* [WHAT IS REQUIRED]:
Reproduce exactly the line that contains "pink flower pot" and all lines that follow it in the records below, ending with the last one.

[[ SOURCE DATA open ]]

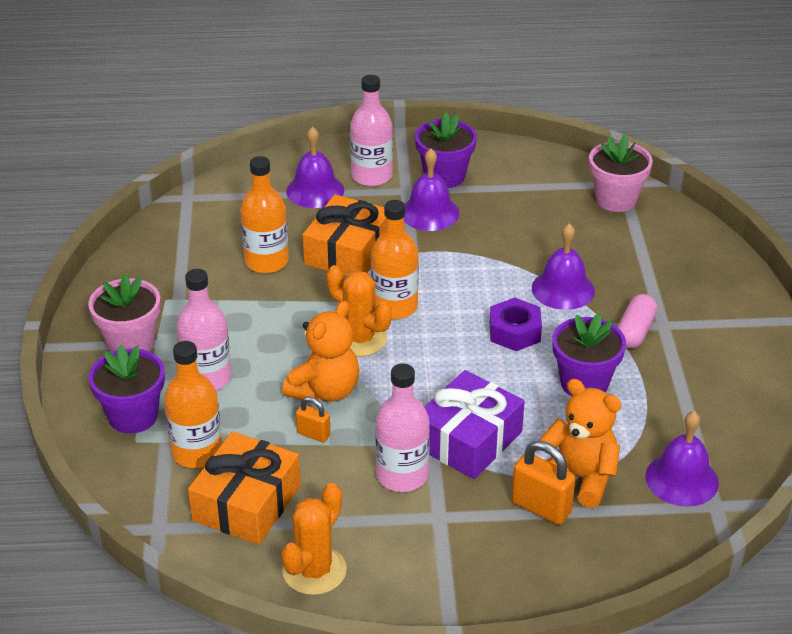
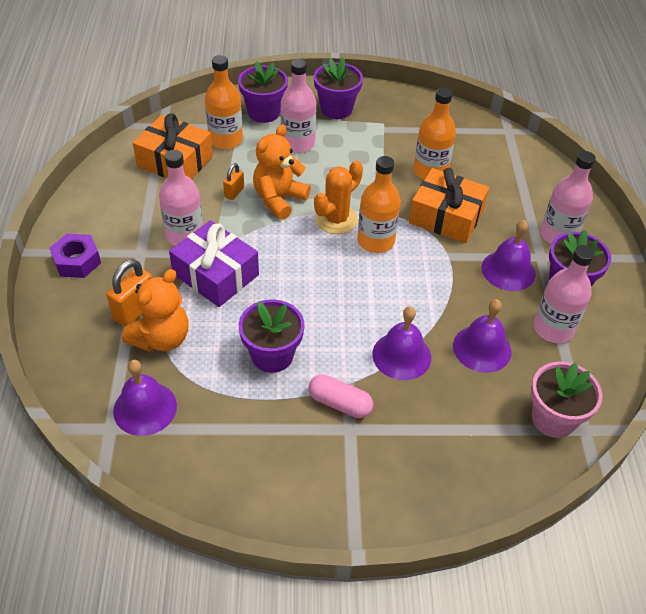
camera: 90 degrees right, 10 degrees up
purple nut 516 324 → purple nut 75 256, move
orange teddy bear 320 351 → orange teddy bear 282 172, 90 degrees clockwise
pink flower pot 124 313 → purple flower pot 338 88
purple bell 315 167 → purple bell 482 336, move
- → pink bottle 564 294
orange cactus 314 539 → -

[[ SOURCE DATA closed ]]

* [REPLY TO THE TASK]:
pink flower pot 124 313 → purple flower pot 338 88
purple bell 315 167 → purple bell 482 336, move
- → pink bottle 564 294
orange cactus 314 539 → -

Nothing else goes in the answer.